Exercise prompt: In the records below, find the line containing "I need masks"; give it again exactly, along with every line that follows, and nothing else.

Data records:
== == ==

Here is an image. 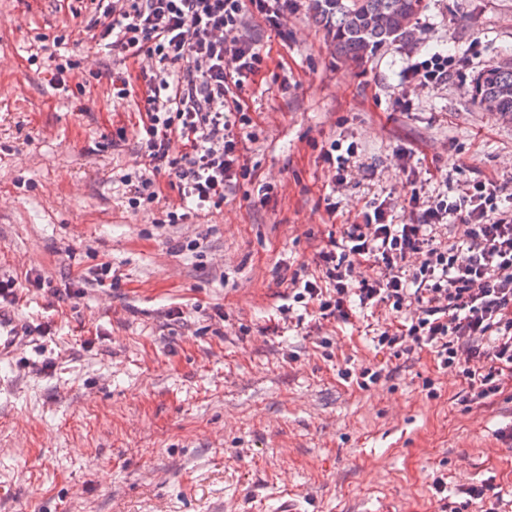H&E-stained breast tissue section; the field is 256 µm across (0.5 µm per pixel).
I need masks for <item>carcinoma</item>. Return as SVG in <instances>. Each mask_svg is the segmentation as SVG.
<instances>
[{
  "mask_svg": "<svg viewBox=\"0 0 512 512\" xmlns=\"http://www.w3.org/2000/svg\"><path fill=\"white\" fill-rule=\"evenodd\" d=\"M424 8V0H310L312 19L340 57L351 62L392 44ZM472 96L484 109L512 120V63L483 70Z\"/></svg>",
  "mask_w": 512,
  "mask_h": 512,
  "instance_id": "obj_1",
  "label": "carcinoma"
}]
</instances>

== == ==

Reply:
I need masks for <item>carcinoma</item>. Return as SVG in <instances>. Each mask_svg is the segmentation as SVG.
<instances>
[{
  "mask_svg": "<svg viewBox=\"0 0 512 512\" xmlns=\"http://www.w3.org/2000/svg\"><path fill=\"white\" fill-rule=\"evenodd\" d=\"M424 8V0H310L312 19L340 57L351 62L392 44ZM472 96L484 109L512 120V63L483 70Z\"/></svg>",
  "mask_w": 512,
  "mask_h": 512,
  "instance_id": "obj_1",
  "label": "carcinoma"
}]
</instances>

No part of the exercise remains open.